### [Supplied data]
+ + + + + + +

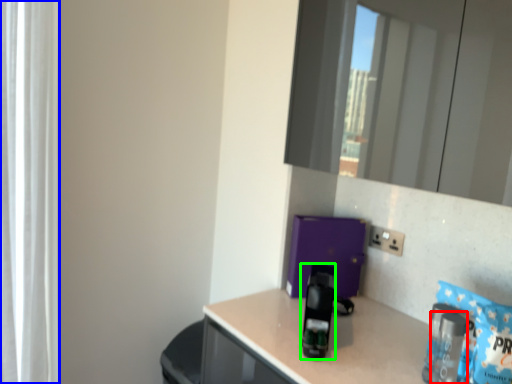
Question: Estimate the real-world distances between objects in this image. Which object is closer to bottle (highlighted by a red box), curtain (highlighted by a blue box) or appliance (highlighted by a green box)?

Choices:
 (A) curtain
 (B) appliance

Answer: (B)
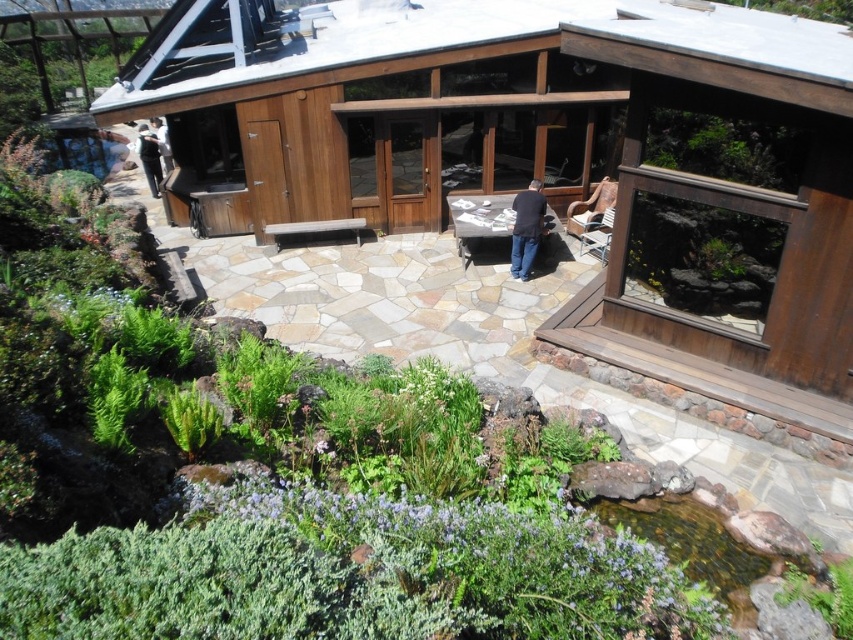
Question: Which point is farther from the camera taking this photo?

Choices:
 (A) [146, 134]
 (B) [524, 212]
 (C) [163, 160]

Answer: (A)

Question: Does dark blue jeans at center appear on the left side of dark blue jeans at left?

Choices:
 (A) no
 (B) yes

Answer: (A)

Question: Which point appears closest to the camera in this image?

Choices:
 (A) (541, 214)
 (B) (125, 140)
 (C) (149, 156)

Answer: (A)

Question: Based on their relative distances, which object is farther from the white fabric at left?

Choices:
 (A) dark blue jeans at center
 (B) green mossy rock at lower left

Answer: (A)

Question: In this image, where is green leafy plants at lower left located relative to green mossy rock at lower left?

Choices:
 (A) below
 (B) above

Answer: (A)

Question: Does green mossy rock at lower left appear over dark blue jeans at left?

Choices:
 (A) yes
 (B) no

Answer: (A)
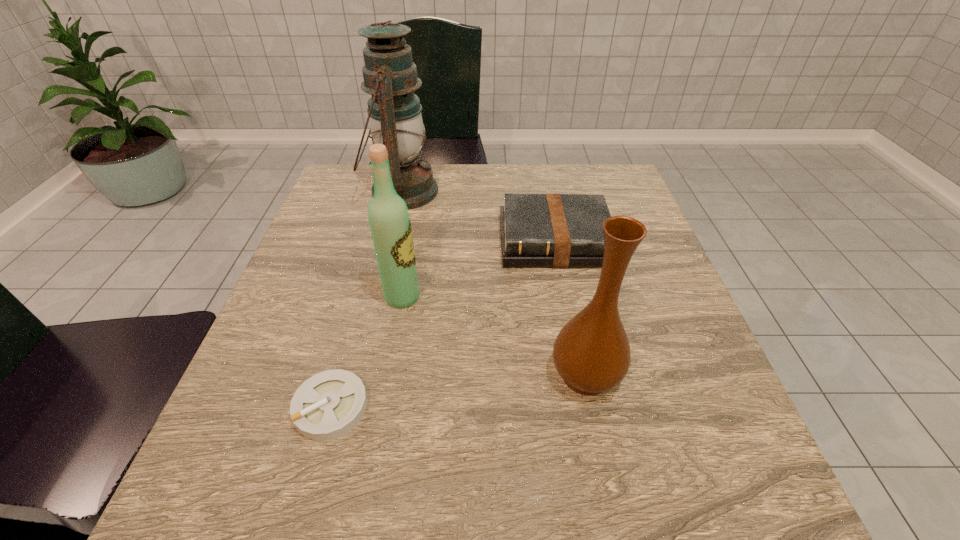
Locate an element on the screen. The image size is (960, 540). object located in the far edge section of the desktop is located at coordinates (394, 112).

Find the location of `oil lamp positioned at the left edge`. oil lamp positioned at the left edge is located at coordinates (394, 112).

This screenshot has width=960, height=540. What are the coordinates of `ashtray present at the left edge` in the screenshot? It's located at (328, 405).

The height and width of the screenshot is (540, 960). Identify the location of vase that is positioned at the right edge. (591, 353).

Find the location of a particular element. hardback book situated at the right edge is located at coordinates (537, 230).

Identify the location of object positioned at the far left corner. (394, 112).

You are a GUI agent. You are given a task and a screenshot of the screen. Output one action in this format:
    pyautogui.click(x=<x>, y=<y>)
    Task: Click on the free space at the far edge
    The image size is (960, 540).
    Given the screenshot: What is the action you would take?
    pyautogui.click(x=542, y=183)

Find the location of a particular element. The height and width of the screenshot is (540, 960). vacant region at the near edge is located at coordinates (445, 467).

Where is `vacant region at the left edge of the desktop`? The image size is (960, 540). vacant region at the left edge of the desktop is located at coordinates (333, 268).

This screenshot has width=960, height=540. I want to click on vacant space at the right edge of the desktop, so click(641, 310).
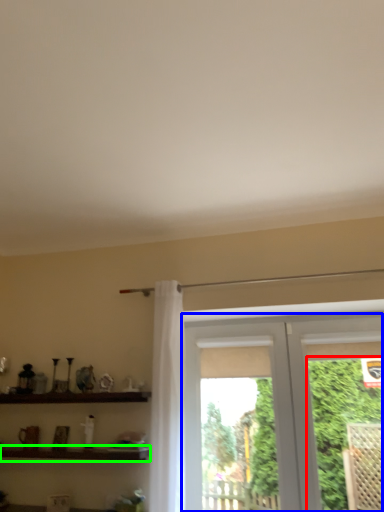
Question: Which object is the farthest from plant (highlighted by a red box)? Choose among these: window (highlighted by a blue box) or shelf (highlighted by a green box).

Choices:
 (A) window
 (B) shelf

Answer: (B)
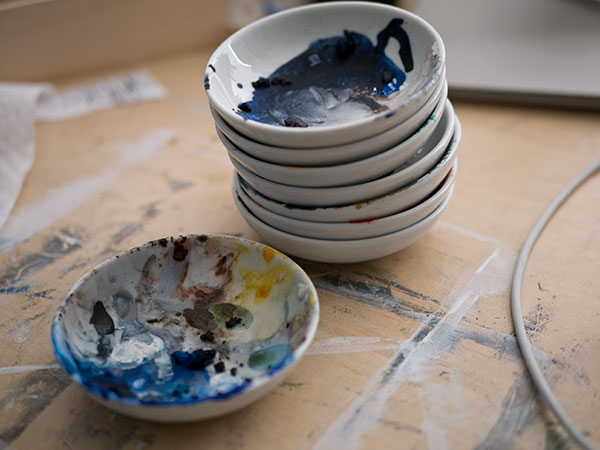
Identify the location of surface. Image resolution: width=600 pixels, height=450 pixels. (505, 178).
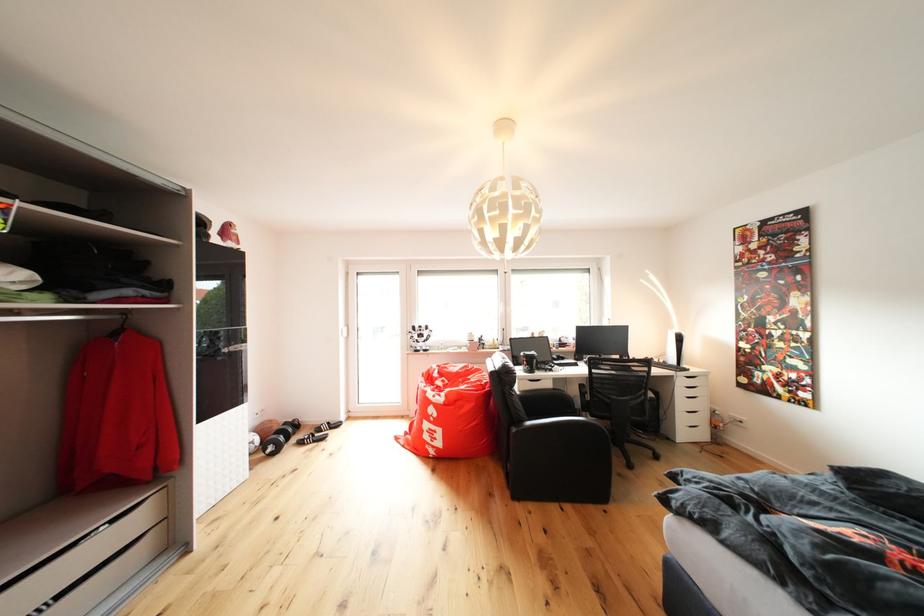
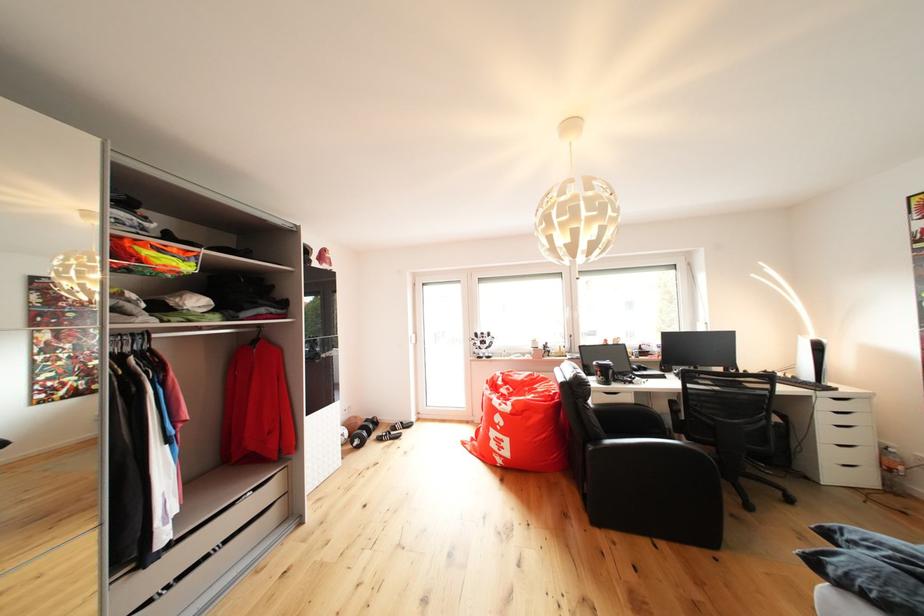
Find the pixel in the second image that matches point (687, 336) in the first image.

(822, 342)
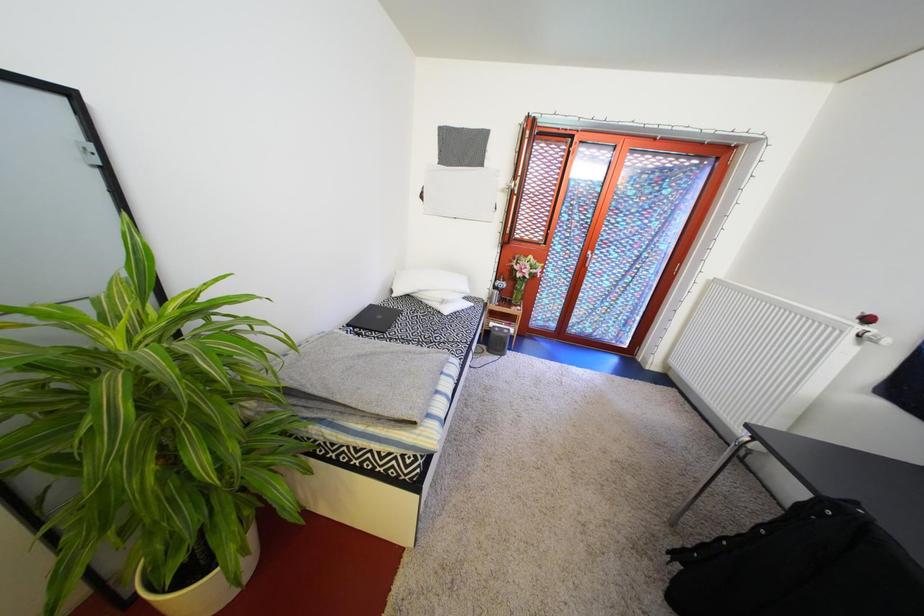
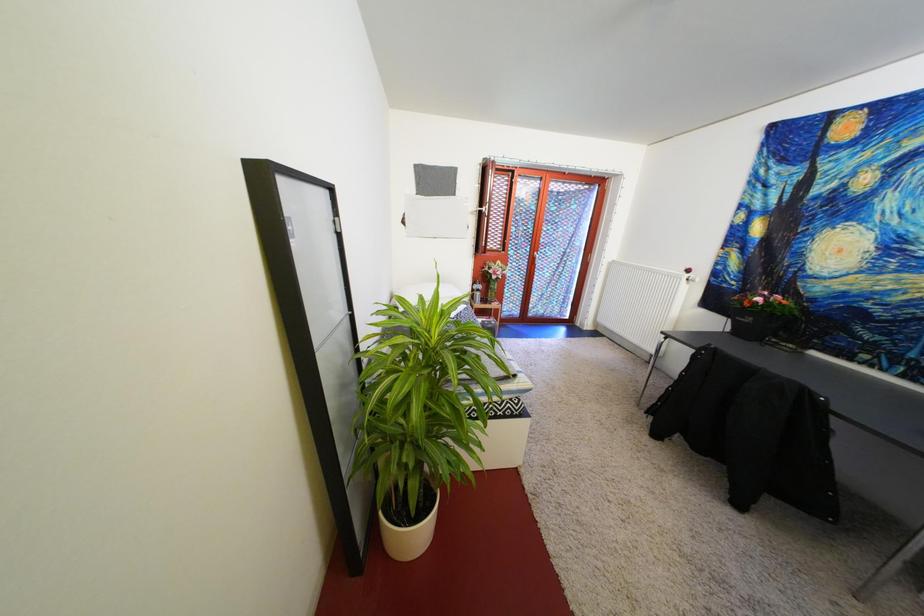
Question: Based on the continuous images, in which direction is the camera rotating? Reply with the corresponding letter.

Choices:
 (A) Left
 (B) Right
 (C) Up
 (D) Down

Answer: (B)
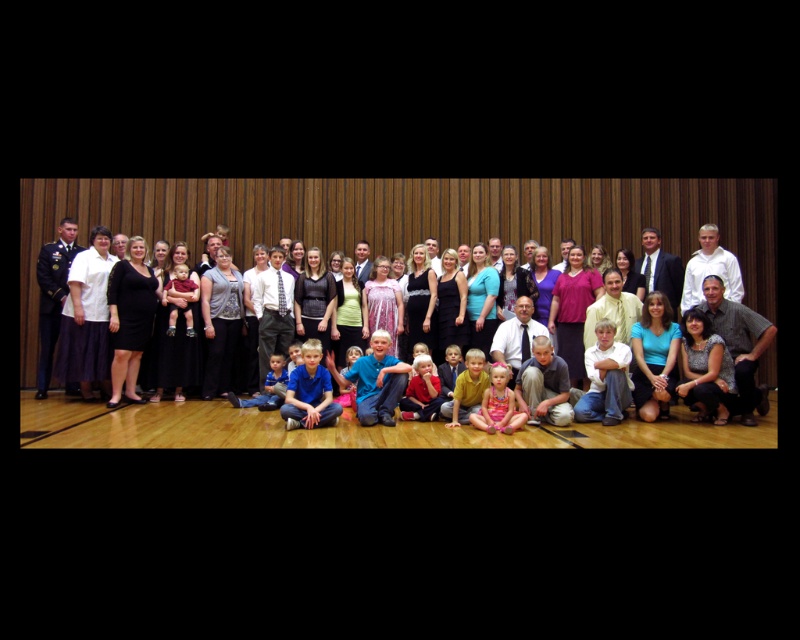
Looking at this image, you are a photographer trying to adjust the composition of the group photo. You notice the dark blue uniform at left and the matte black suit at center. Which of these two items is positioned lower in the frame?

The dark blue uniform at left is positioned below the matte black suit at center, so it is lower in the frame.

You are a photographer setting up for a group photo. You notice two central figures wearing a matte black dress at center and a white shirt at center. Which one is positioned lower in the frame?

The matte black dress at center is located below the white shirt at center, so it is positioned lower in the frame.

You are a photographer setting up for a group photo. You have two people in the front row wearing a matte black dress at center and a white shirt at center. Which one might require more space to accommodate their clothing?

The matte black dress at center might be wider than the white shirt at center, so it might require more space to accommodate the clothing.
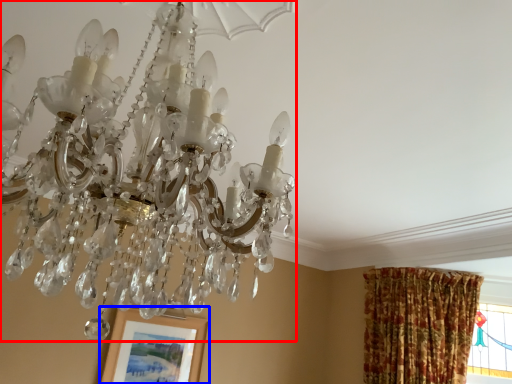
Question: Which point is closer to the camera, lamp (highlighted by a red box) or picture frame (highlighted by a blue box)?

Choices:
 (A) lamp
 (B) picture frame

Answer: (A)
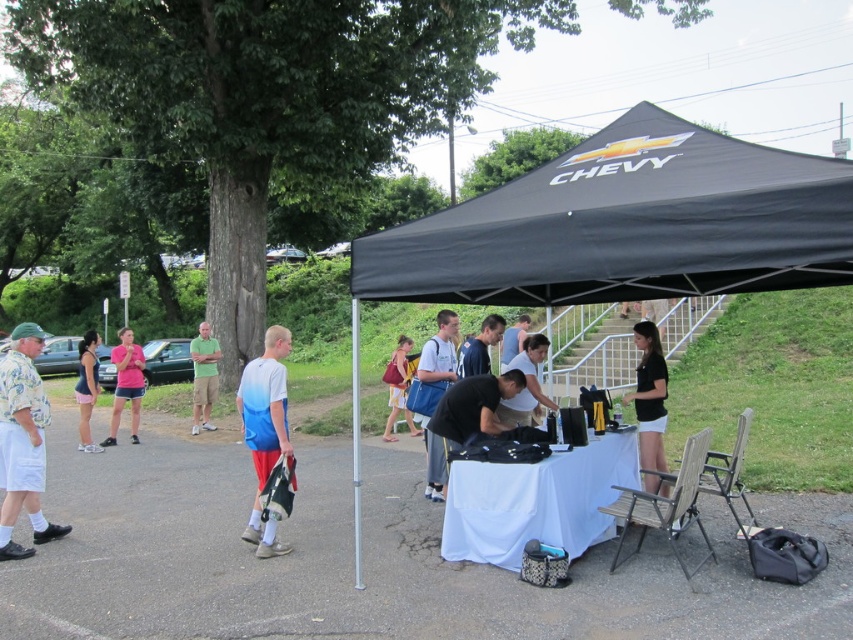
Between white cloth table at center and matte pink shirt at center, which one has more height?

Standing taller between the two is matte pink shirt at center.

Is white cloth table at center to the right of matte pink shirt at center from the viewer's perspective?

Indeed, white cloth table at center is positioned on the right side of matte pink shirt at center.

Between point (457, 464) and point (119, 374), which one is positioned in front?

Positioned in front is point (457, 464).

Image resolution: width=853 pixels, height=640 pixels. I want to click on white cloth table at center, so click(x=537, y=500).

Is black fabric canopy at center thinner than blue fabric backpack at center?

Incorrect, black fabric canopy at center's width is not less than blue fabric backpack at center's.

Can you confirm if black fabric canopy at center is positioned below blue fabric backpack at center?

Actually, black fabric canopy at center is above blue fabric backpack at center.

The image size is (853, 640). What do you see at coordinates (625, 225) in the screenshot? I see `black fabric canopy at center` at bounding box center [625, 225].

Find the location of `black fabric canopy at center`. black fabric canopy at center is located at coordinates click(x=625, y=225).

Does matte pink shirt at center lie behind matte pink shorts at lower left?

Yes.

Which is in front, point (103, 442) or point (91, 356)?

Point (91, 356) is in front.

Locate an element on the screen. Image resolution: width=853 pixels, height=640 pixels. matte pink shirt at center is located at coordinates (126, 385).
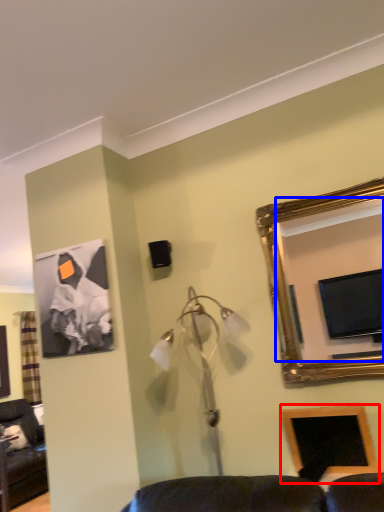
Question: Which point is further to the camera, picture frame (highlighted by a red box) or mirror (highlighted by a blue box)?

Choices:
 (A) picture frame
 (B) mirror

Answer: (A)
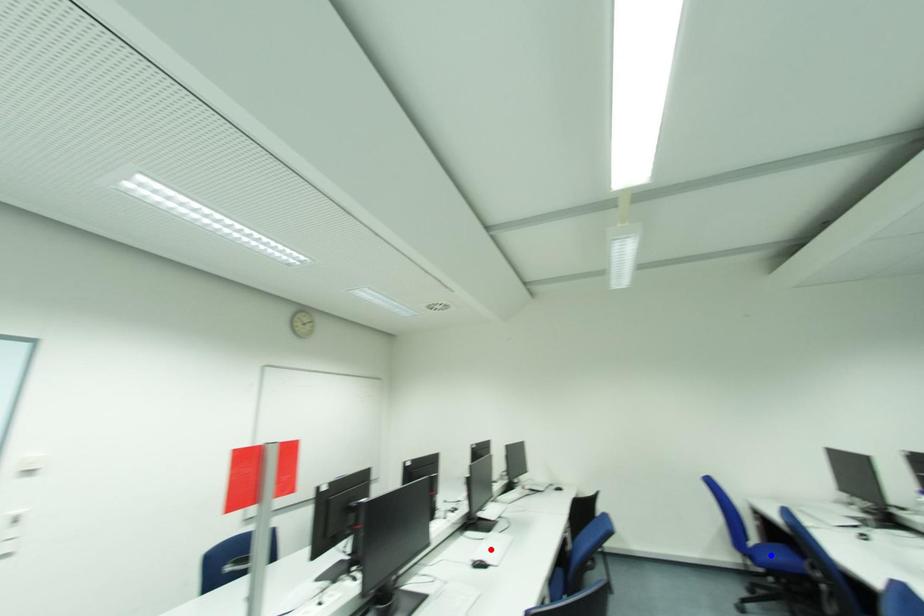
Question: In the image, two points are highlighted. Which point is nearer to the camera? Reply with the corresponding letter.

Choices:
 (A) blue point
 (B) red point

Answer: (A)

+ + + + + + +

### [Work to be completed]
Reproduce the lines of the listing between the line holding "Is white cloth" and the line holding "Locate an element on the screen. Image", inclusive, substituting "dark fabric awning" for every occurrence of "black fabric canopy" and leaving all other text unchanged.

### [Result of the task]
Is white cloth table at center to the right of matte pink shirt at center from the viewer's perspective?

Indeed, white cloth table at center is positioned on the right side of matte pink shirt at center.

Between point (457, 464) and point (119, 374), which one is positioned in front?

Positioned in front is point (457, 464).

Image resolution: width=853 pixels, height=640 pixels. I want to click on white cloth table at center, so click(x=537, y=500).

Is dark fabric awning at center thinner than blue fabric backpack at center?

Incorrect, dark fabric awning at center's width is not less than blue fabric backpack at center's.

Can you confirm if dark fabric awning at center is positioned below blue fabric backpack at center?

Actually, dark fabric awning at center is above blue fabric backpack at center.

The image size is (853, 640). What do you see at coordinates (625, 225) in the screenshot? I see `dark fabric awning at center` at bounding box center [625, 225].

Find the location of `dark fabric awning at center`. dark fabric awning at center is located at coordinates click(x=625, y=225).

Does matte pink shirt at center lie behind matte pink shorts at lower left?

Yes.

Which is in front, point (103, 442) or point (91, 356)?

Point (91, 356) is in front.

Locate an element on the screen. Image resolution: width=853 pixels, height=640 pixels. matte pink shirt at center is located at coordinates (126, 385).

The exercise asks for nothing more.